_What is being asked:_ What is needed here is an exact copy of every entry.

━━━━

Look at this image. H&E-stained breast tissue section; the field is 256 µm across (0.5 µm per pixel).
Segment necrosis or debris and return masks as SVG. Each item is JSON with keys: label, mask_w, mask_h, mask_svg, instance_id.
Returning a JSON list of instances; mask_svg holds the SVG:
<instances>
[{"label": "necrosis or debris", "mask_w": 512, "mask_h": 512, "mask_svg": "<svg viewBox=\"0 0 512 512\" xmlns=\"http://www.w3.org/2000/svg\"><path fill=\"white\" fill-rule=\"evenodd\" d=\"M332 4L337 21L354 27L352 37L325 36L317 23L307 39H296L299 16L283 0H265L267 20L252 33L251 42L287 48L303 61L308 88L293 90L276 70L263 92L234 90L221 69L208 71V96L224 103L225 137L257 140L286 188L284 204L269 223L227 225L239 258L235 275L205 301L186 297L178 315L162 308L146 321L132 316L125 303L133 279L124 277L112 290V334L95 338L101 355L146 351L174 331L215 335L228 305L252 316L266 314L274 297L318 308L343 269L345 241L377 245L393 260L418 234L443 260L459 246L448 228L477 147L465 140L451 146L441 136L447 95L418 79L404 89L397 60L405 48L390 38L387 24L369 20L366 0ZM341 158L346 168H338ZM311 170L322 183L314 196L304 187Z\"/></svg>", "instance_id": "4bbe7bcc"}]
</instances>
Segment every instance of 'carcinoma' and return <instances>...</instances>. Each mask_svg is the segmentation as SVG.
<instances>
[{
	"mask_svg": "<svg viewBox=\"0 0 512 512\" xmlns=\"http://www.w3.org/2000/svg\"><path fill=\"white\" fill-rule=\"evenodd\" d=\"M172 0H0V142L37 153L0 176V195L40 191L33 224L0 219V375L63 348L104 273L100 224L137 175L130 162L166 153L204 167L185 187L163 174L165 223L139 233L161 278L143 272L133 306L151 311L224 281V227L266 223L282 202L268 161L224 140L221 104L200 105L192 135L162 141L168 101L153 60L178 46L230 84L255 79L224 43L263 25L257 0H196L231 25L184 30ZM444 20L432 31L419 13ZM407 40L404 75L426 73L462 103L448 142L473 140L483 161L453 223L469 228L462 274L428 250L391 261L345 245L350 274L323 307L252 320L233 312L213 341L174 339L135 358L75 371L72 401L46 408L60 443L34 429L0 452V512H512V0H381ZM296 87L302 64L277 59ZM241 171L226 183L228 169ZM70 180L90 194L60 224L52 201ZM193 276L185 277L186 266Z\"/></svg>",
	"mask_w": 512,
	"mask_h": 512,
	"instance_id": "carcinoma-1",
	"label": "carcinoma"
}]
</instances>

━━━━

_Right answer:_
Look at this image. H&E-stained breast tissue section; the field is 256 µm across (0.5 µm per pixel).
Segment necrosis or debris and return masks as SVG. Each item is JSON with keys: label, mask_w, mask_h, mask_svg, instance_id.
Returning a JSON list of instances; mask_svg holds the SVG:
<instances>
[{"label": "necrosis or debris", "mask_w": 512, "mask_h": 512, "mask_svg": "<svg viewBox=\"0 0 512 512\" xmlns=\"http://www.w3.org/2000/svg\"><path fill=\"white\" fill-rule=\"evenodd\" d=\"M332 4L337 21L354 27L352 37L325 36L317 23L307 39H296L299 16L283 0H265L267 20L252 33L251 42L287 48L303 61L308 88L293 90L276 70L263 92L234 90L221 69L208 71V96L224 103L225 137L257 140L286 188L284 204L269 223L227 225L239 258L235 275L205 301L186 297L178 315L162 308L146 321L132 316L125 303L133 279L124 277L112 290V334L95 338L101 355L146 351L174 331L215 335L228 305L252 316L266 314L274 297L318 308L343 269L345 241L377 245L393 260L418 234L443 260L459 246L448 228L477 147L465 140L451 146L441 136L447 95L418 79L404 89L397 60L405 48L390 38L387 24L369 20L366 0ZM341 158L346 168H338ZM311 170L322 183L314 196L304 187Z\"/></svg>", "instance_id": "4bbe7bcc"}]
</instances>
Segment every instance of 'carcinoma' and return <instances>...</instances>. Each mask_svg is the segmentation as SVG.
<instances>
[{
	"mask_svg": "<svg viewBox=\"0 0 512 512\" xmlns=\"http://www.w3.org/2000/svg\"><path fill=\"white\" fill-rule=\"evenodd\" d=\"M172 0H0V142L37 153L0 176V195L40 191L33 224L0 219V375L63 348L104 273L100 224L137 175L130 162L166 153L204 167L185 187L163 174L165 223L139 233L161 278L143 272L133 306L151 311L224 281V227L266 223L282 202L268 161L224 140L221 104L200 105L192 135L162 141L168 101L153 60L178 46L230 84L255 79L224 43L263 25L257 0H196L231 25L184 30ZM444 20L432 31L419 13ZM407 40L404 75L426 73L462 103L448 142L473 140L483 161L453 223L469 228L462 274L428 250L391 261L345 245L350 274L323 307L252 320L233 312L213 341L174 339L135 358L75 371L72 401L46 408L60 443L34 429L0 452V512H512V0H381ZM296 87L302 64L277 59ZM241 171L226 183L228 169ZM70 180L90 194L60 224L52 201ZM193 276L185 277L186 266Z\"/></svg>",
	"mask_w": 512,
	"mask_h": 512,
	"instance_id": "carcinoma-1",
	"label": "carcinoma"
}]
</instances>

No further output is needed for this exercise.